Task description: Go to the line with "pink brick B3:C3" in the records below, then output it and each following line exactly, up to and including the line with "none -> pink brick H6 level 1". Skip pictures and add nothing.

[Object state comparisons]
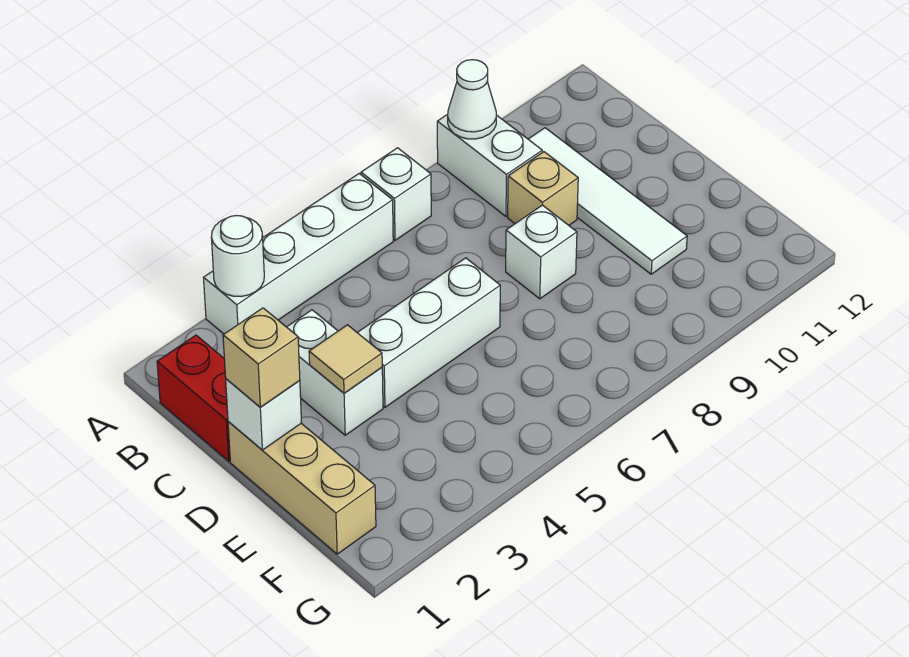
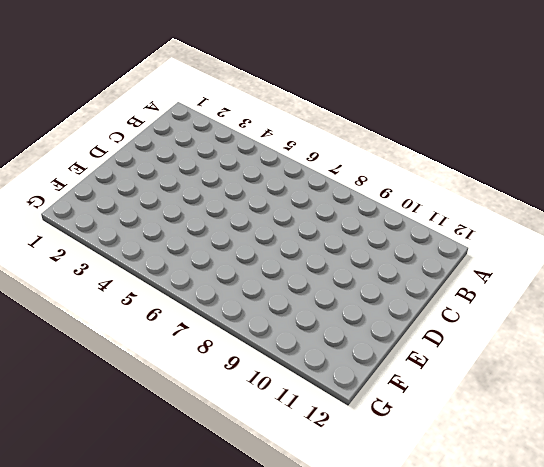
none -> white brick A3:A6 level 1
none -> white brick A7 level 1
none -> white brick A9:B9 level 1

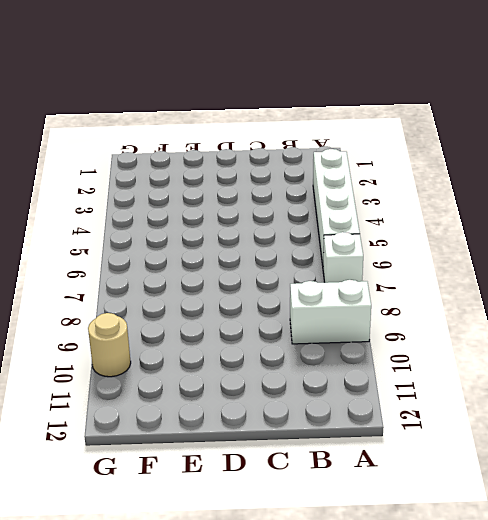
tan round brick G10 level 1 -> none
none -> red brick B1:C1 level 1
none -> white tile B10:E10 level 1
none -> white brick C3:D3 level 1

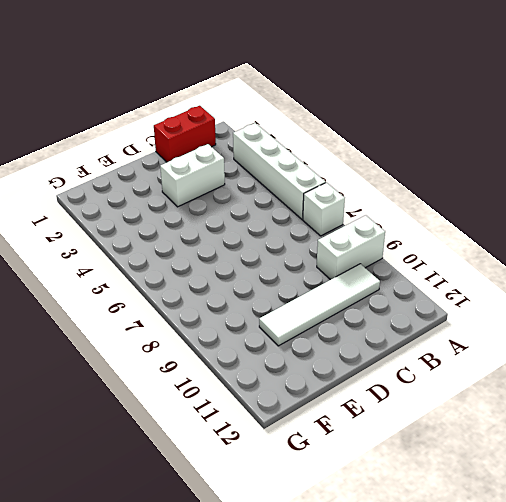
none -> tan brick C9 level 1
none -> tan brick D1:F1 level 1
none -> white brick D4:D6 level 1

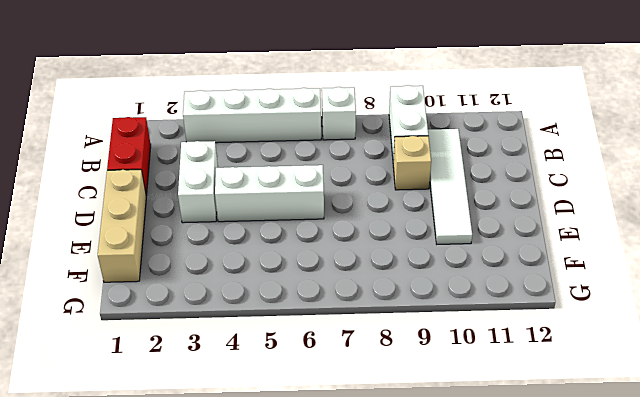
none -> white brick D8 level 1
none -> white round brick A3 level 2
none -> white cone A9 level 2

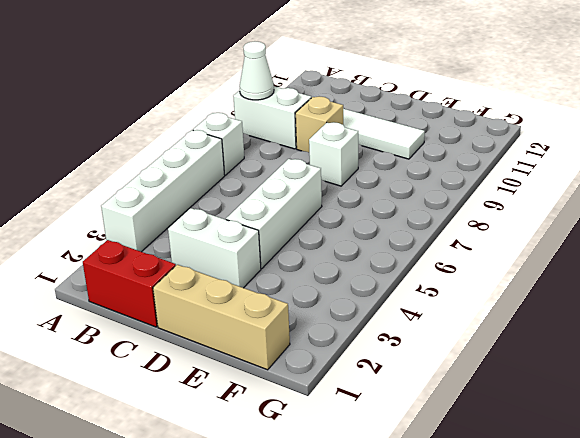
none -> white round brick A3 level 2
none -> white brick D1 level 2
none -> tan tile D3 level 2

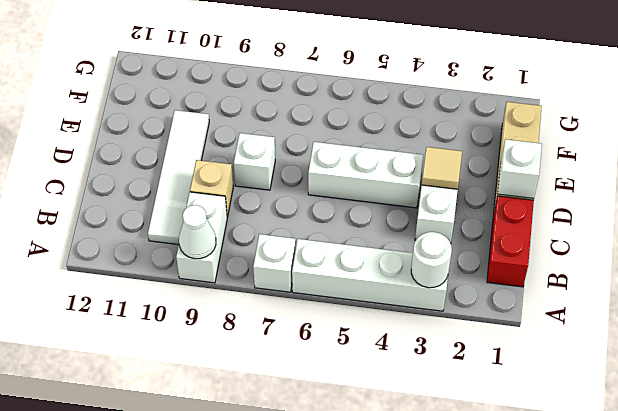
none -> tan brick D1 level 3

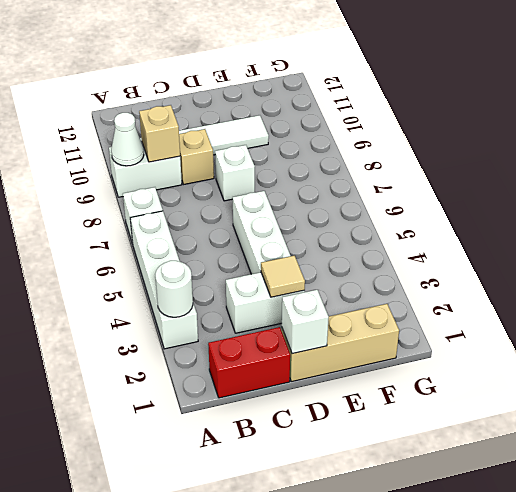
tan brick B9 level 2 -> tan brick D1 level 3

...

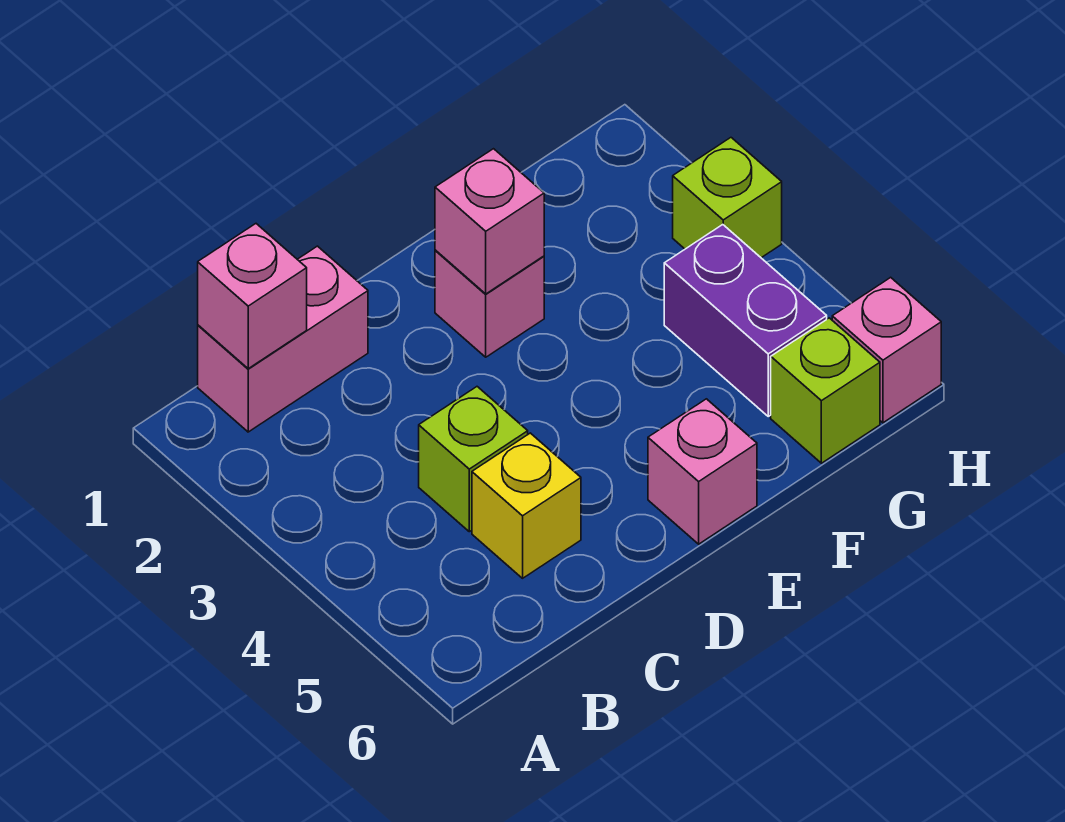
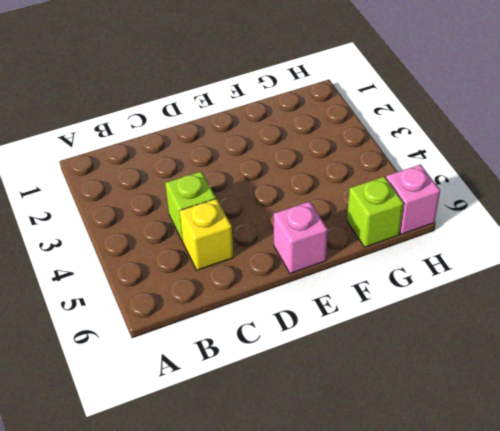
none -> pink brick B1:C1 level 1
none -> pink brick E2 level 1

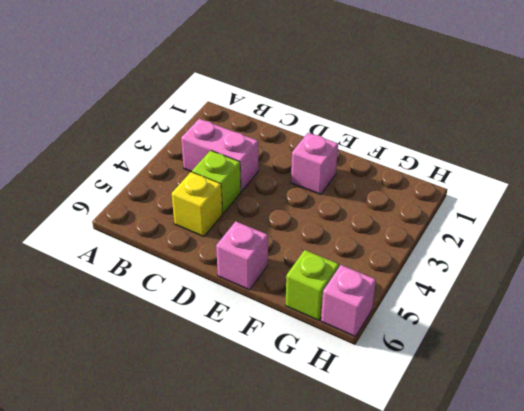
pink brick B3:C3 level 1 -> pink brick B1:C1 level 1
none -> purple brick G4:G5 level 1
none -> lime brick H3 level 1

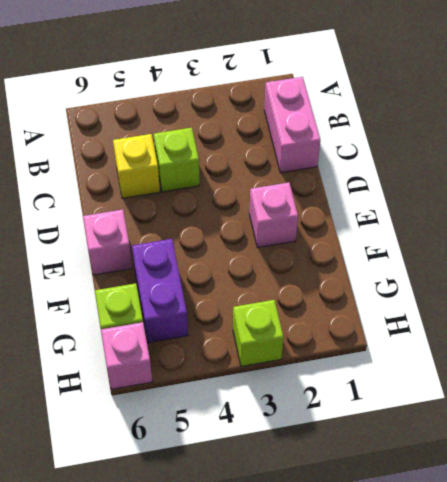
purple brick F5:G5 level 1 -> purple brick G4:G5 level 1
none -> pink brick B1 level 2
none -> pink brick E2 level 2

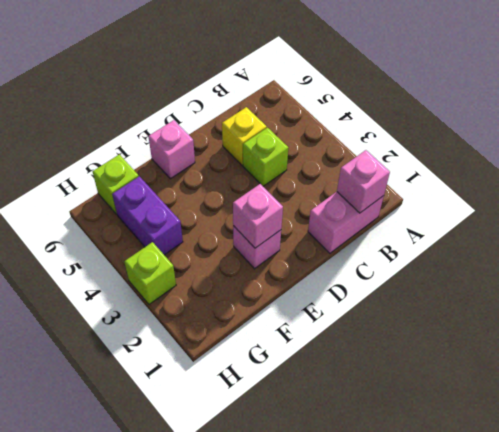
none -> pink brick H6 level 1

Task result:
pink brick B3:C3 level 1 -> pink brick B1:C1 level 1
none -> purple brick G4:G5 level 1
none -> lime brick H3 level 1

purple brick F5:G5 level 1 -> purple brick G4:G5 level 1
none -> pink brick B1 level 2
none -> pink brick E2 level 2

none -> pink brick H6 level 1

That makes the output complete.